Dataset content>
[Start of section]
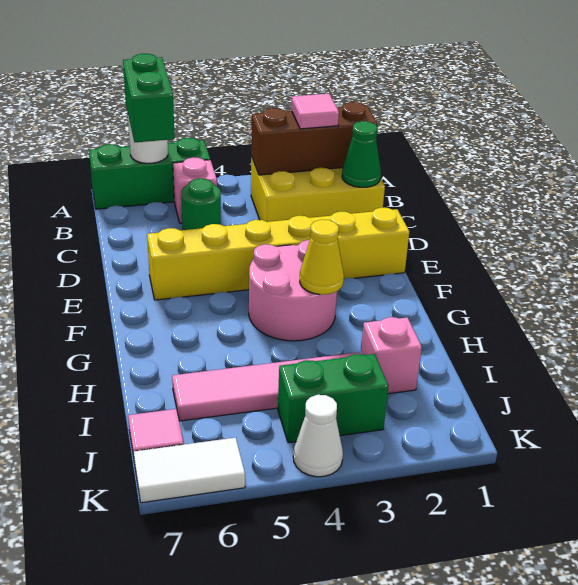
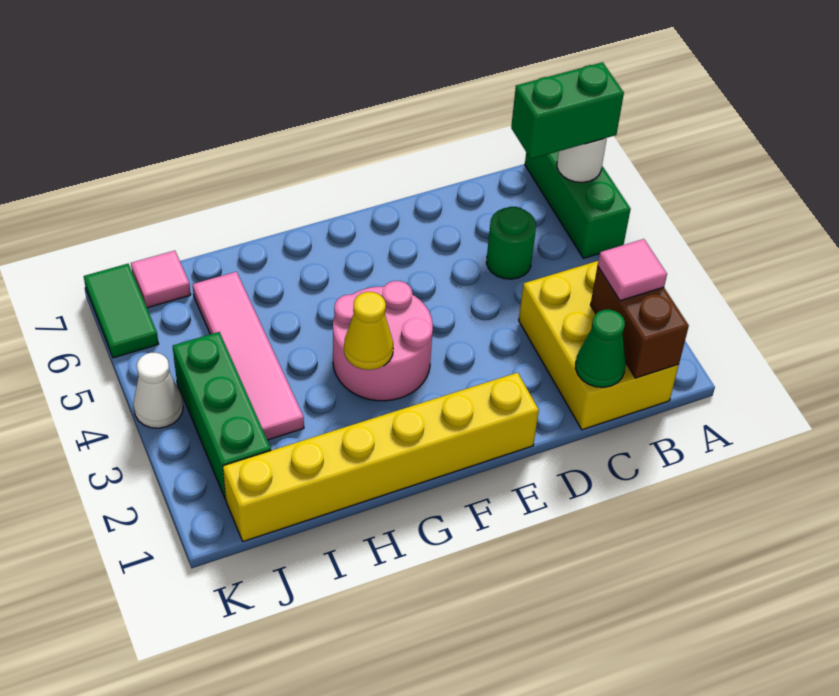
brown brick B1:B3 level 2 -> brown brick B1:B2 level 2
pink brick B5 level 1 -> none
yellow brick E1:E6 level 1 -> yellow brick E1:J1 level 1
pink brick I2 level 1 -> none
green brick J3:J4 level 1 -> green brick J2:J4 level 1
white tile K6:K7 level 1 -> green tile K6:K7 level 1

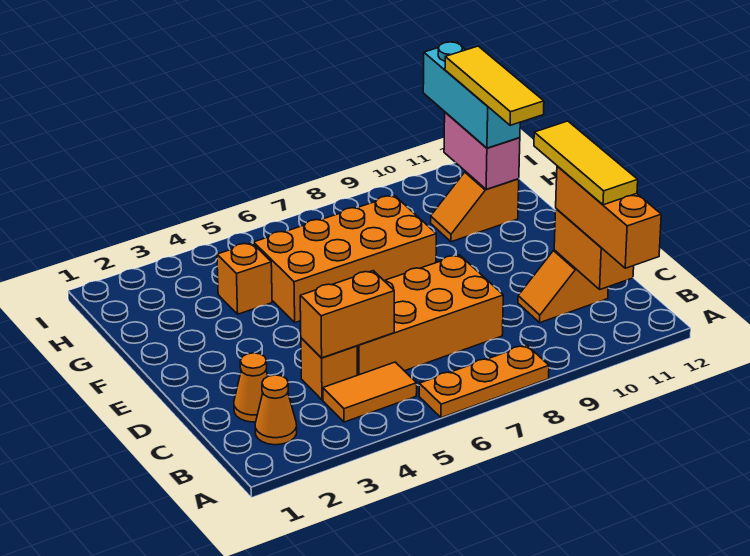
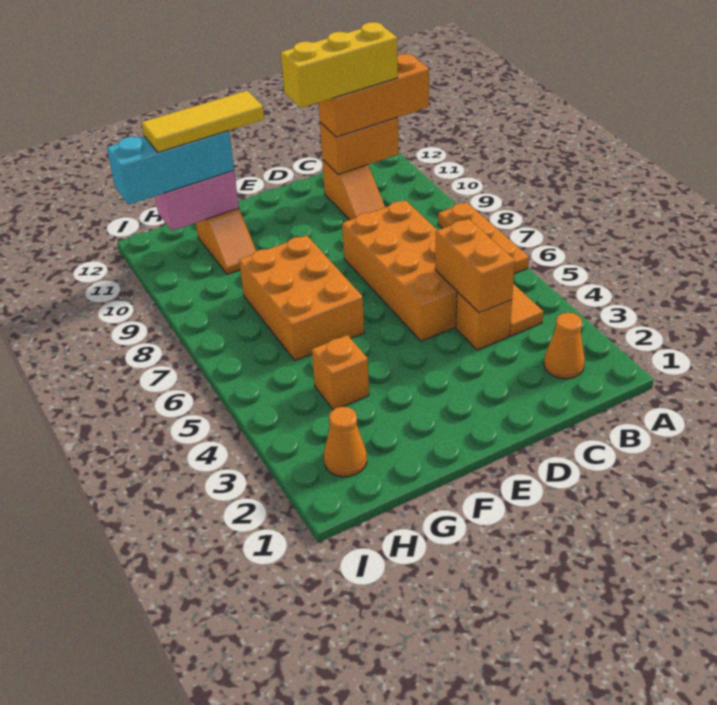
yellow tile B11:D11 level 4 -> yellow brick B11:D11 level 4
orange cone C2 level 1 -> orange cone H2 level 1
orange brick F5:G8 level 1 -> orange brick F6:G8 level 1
[End of section]
[Start of section]
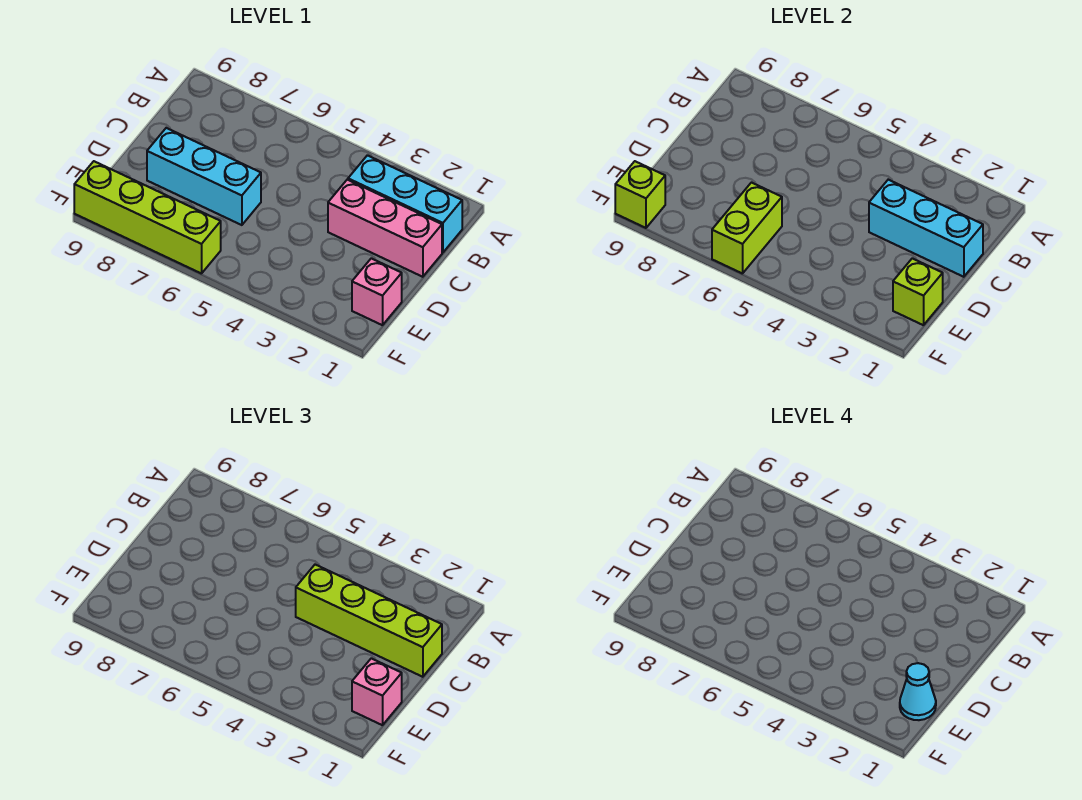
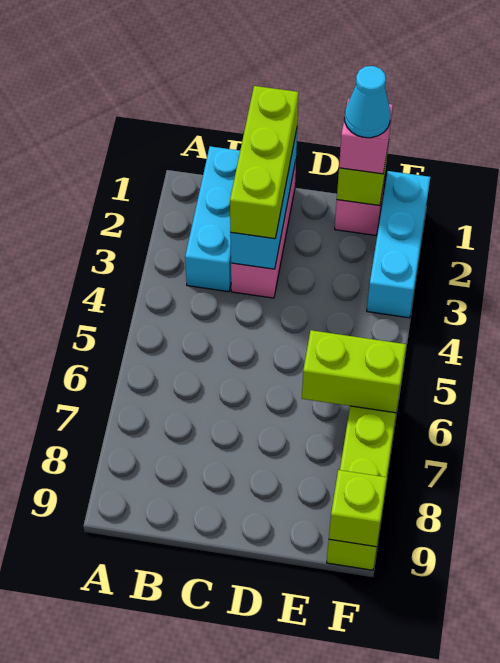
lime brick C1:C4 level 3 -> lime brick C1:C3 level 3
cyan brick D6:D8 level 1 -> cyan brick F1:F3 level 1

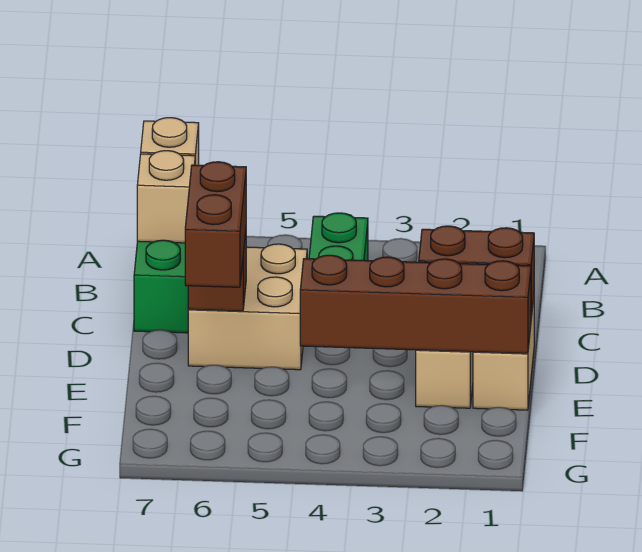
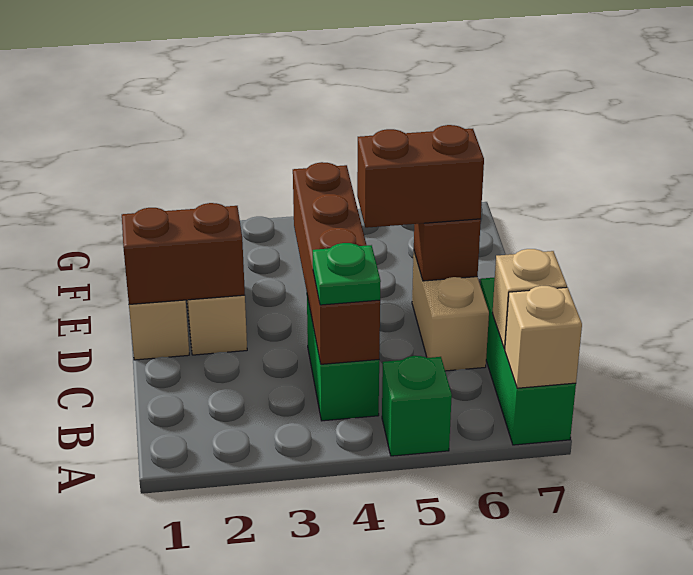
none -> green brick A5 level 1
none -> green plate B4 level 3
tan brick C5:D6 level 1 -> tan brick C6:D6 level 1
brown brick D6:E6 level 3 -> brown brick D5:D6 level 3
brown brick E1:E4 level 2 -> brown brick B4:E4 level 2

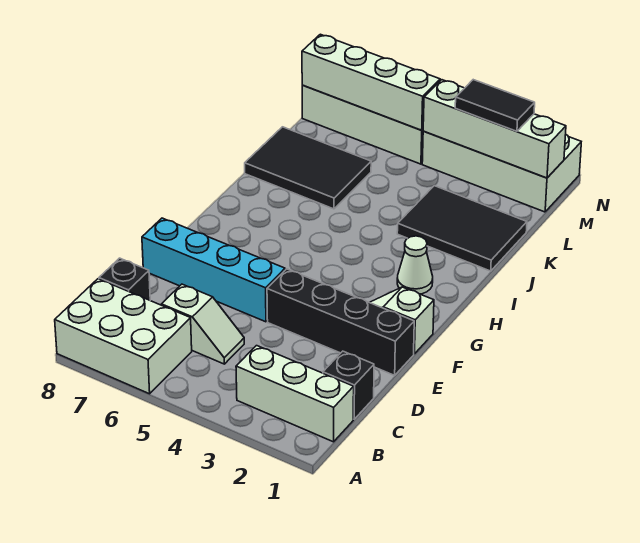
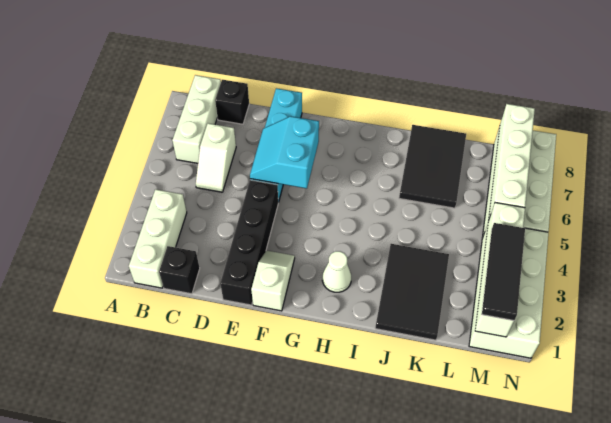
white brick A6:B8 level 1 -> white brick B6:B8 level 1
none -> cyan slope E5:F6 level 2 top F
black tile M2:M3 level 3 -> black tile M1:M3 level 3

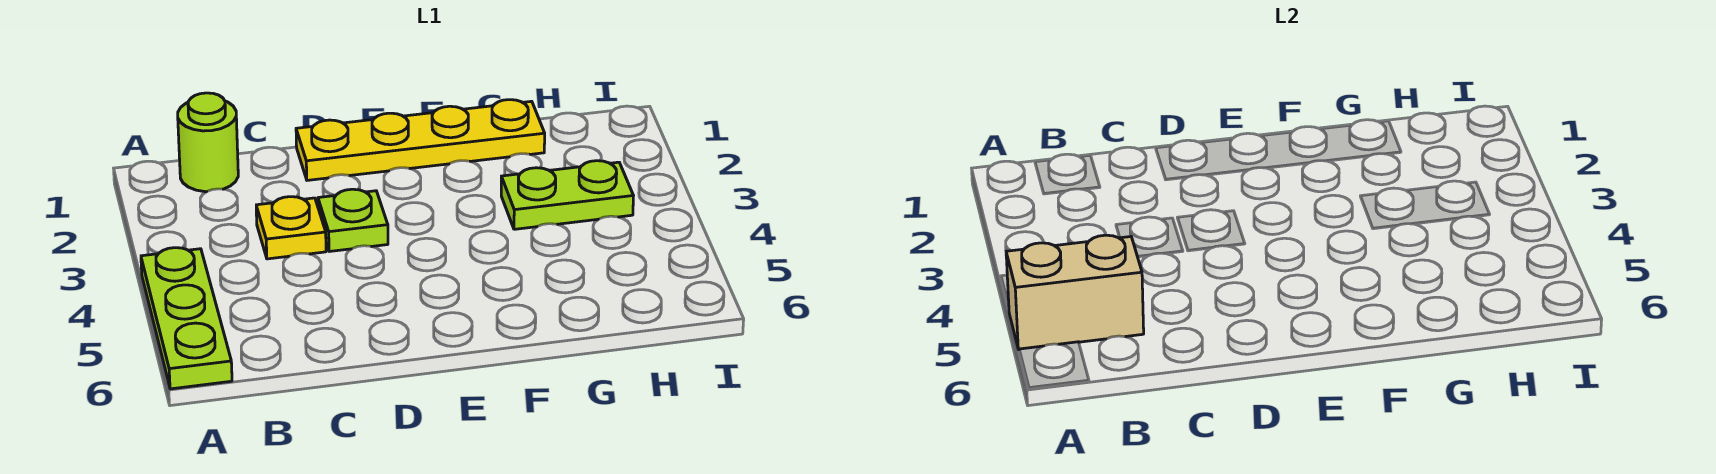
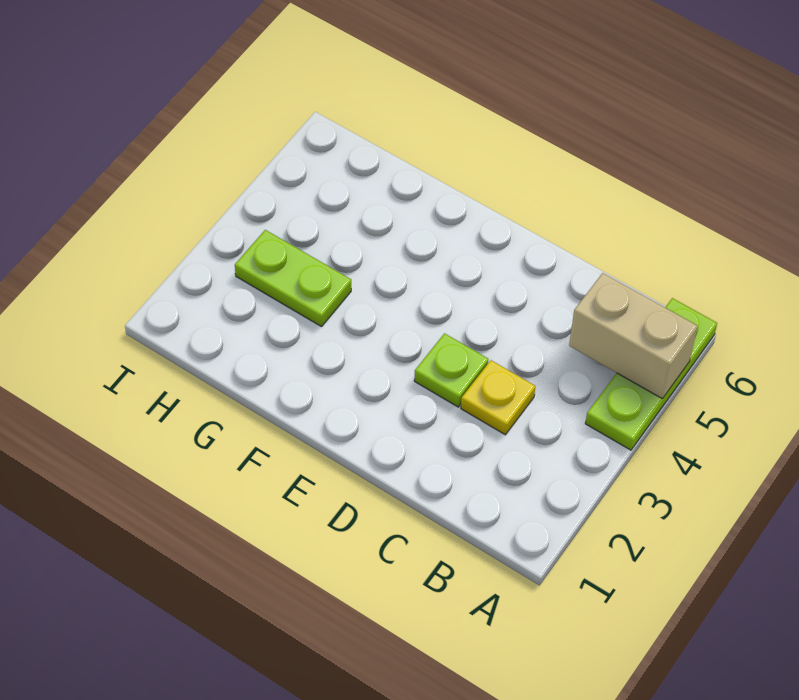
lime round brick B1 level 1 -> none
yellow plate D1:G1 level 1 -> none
[End of section]
[Start of section]
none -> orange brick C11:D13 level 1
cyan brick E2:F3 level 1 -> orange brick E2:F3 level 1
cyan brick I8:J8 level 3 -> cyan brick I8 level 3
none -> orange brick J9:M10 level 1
[End of section]
Assignment>
Give again the lines of the listing above that run from the one with "yellow brick E1:E6" up to and including the one with "orange cone C2". Keep them exact and omit the pictures.

Response to this task>
yellow brick E1:E6 level 1 -> yellow brick E1:J1 level 1
pink brick I2 level 1 -> none
green brick J3:J4 level 1 -> green brick J2:J4 level 1
white tile K6:K7 level 1 -> green tile K6:K7 level 1

yellow tile B11:D11 level 4 -> yellow brick B11:D11 level 4
orange cone C2 level 1 -> orange cone H2 level 1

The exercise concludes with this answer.